_Task prompt_
Identify each line below that contains the word "black", and copy it out.

===== Given data =====

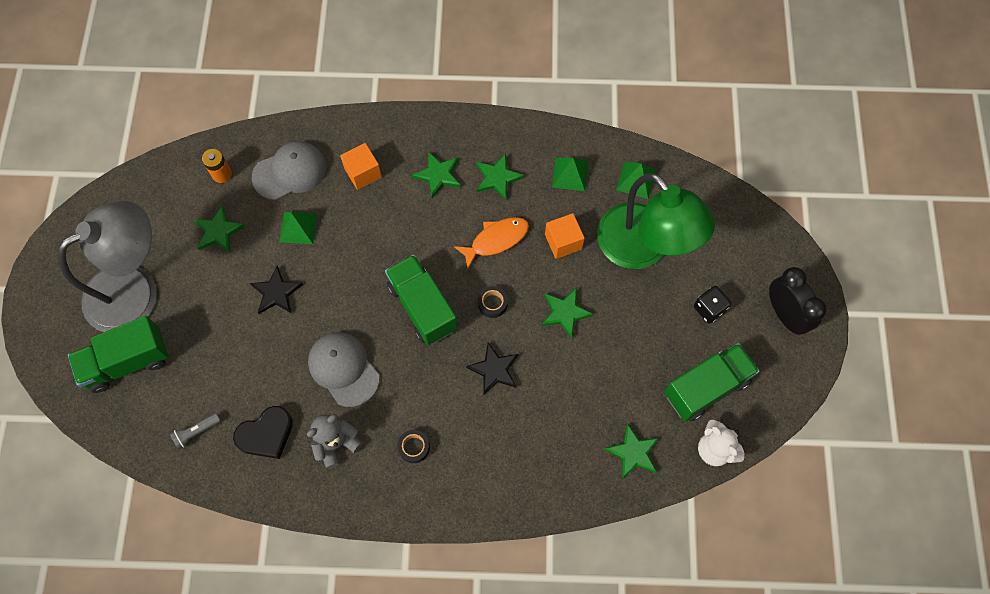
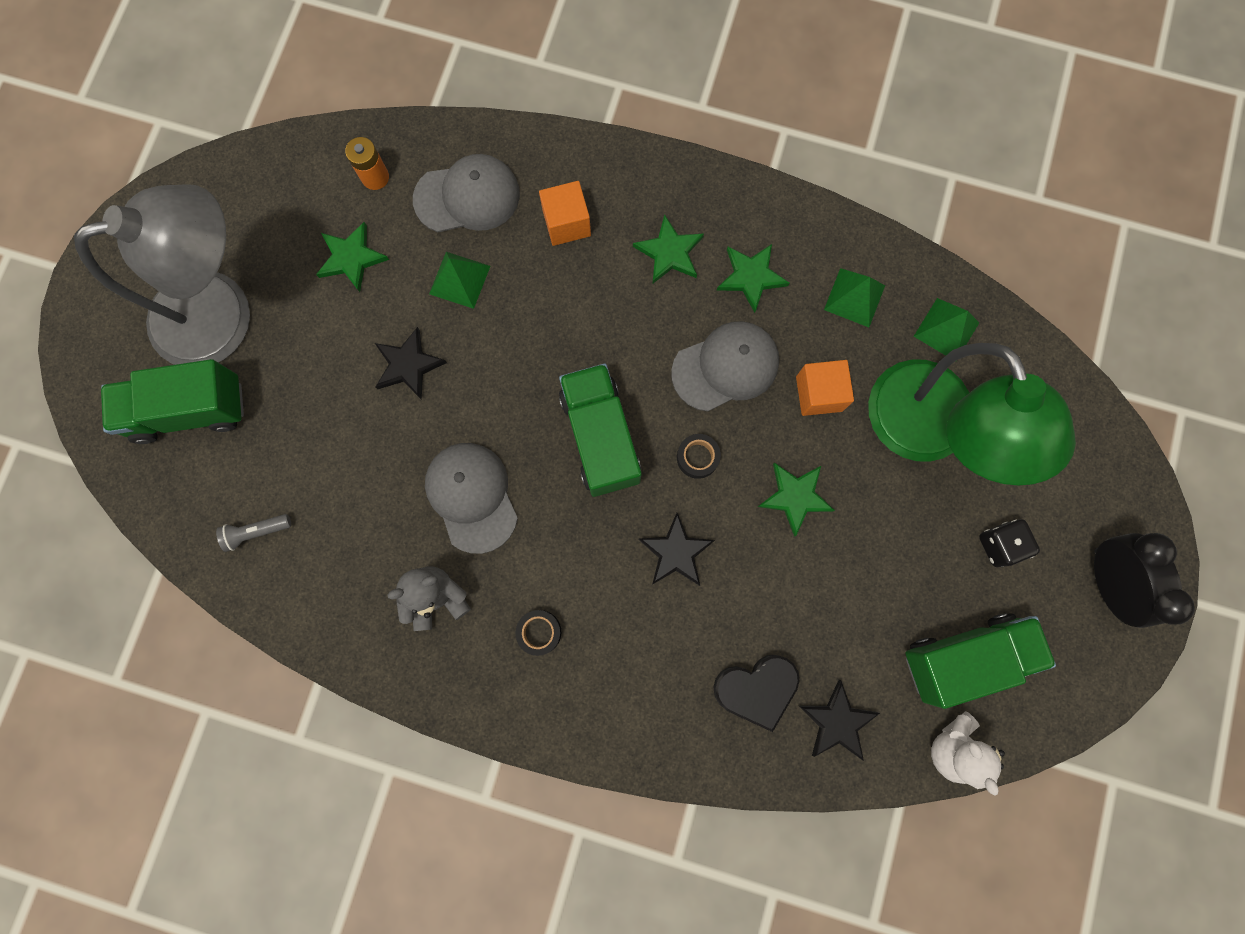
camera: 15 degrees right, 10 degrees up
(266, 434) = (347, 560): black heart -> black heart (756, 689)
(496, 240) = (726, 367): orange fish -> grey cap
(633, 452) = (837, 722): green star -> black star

=====

_Written response_
(266, 434) = (347, 560): black heart -> black heart (756, 689)
(633, 452) = (837, 722): green star -> black star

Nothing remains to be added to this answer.